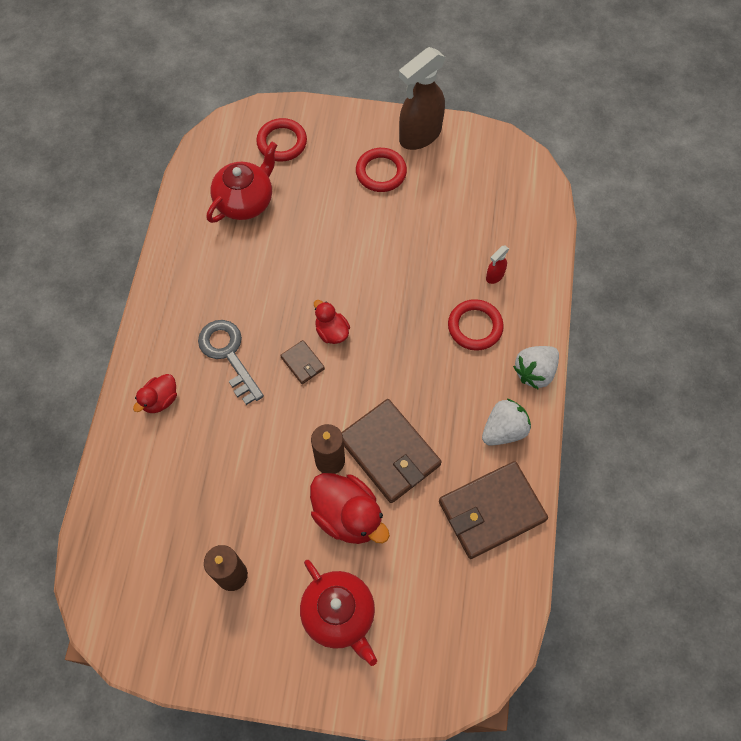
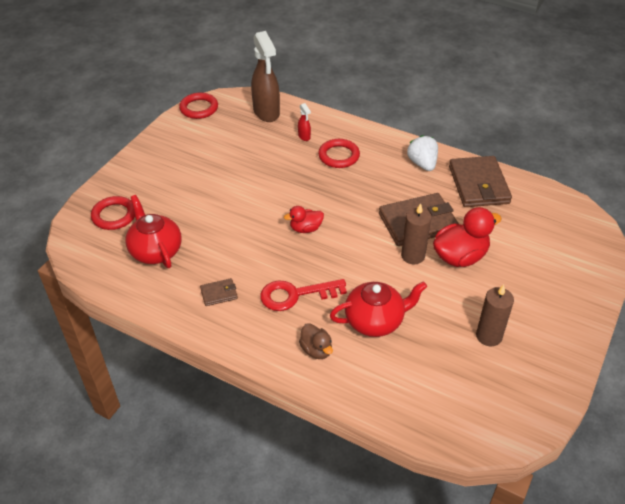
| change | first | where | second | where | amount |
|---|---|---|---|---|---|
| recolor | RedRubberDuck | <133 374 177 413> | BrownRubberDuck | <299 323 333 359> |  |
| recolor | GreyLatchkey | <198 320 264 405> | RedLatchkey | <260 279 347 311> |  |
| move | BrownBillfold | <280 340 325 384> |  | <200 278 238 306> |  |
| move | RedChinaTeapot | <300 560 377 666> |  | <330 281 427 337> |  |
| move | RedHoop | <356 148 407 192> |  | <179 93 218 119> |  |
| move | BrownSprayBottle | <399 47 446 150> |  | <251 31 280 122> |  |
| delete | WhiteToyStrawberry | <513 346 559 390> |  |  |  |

Work to complete
Strip out the pictures and quote the remaining data word for word.

Written answer
| change | first | where | second | where | amount |
|---|---|---|---|---|---|
| recolor | RedRubberDuck | <133 374 177 413> | BrownRubberDuck | <299 323 333 359> |  |
| recolor | GreyLatchkey | <198 320 264 405> | RedLatchkey | <260 279 347 311> |  |
| move | BrownBillfold | <280 340 325 384> |  | <200 278 238 306> |  |
| move | RedChinaTeapot | <300 560 377 666> |  | <330 281 427 337> |  |
| move | RedHoop | <356 148 407 192> |  | <179 93 218 119> |  |
| move | BrownSprayBottle | <399 47 446 150> |  | <251 31 280 122> |  |
| delete | WhiteToyStrawberry | <513 346 559 390> |  |  |  |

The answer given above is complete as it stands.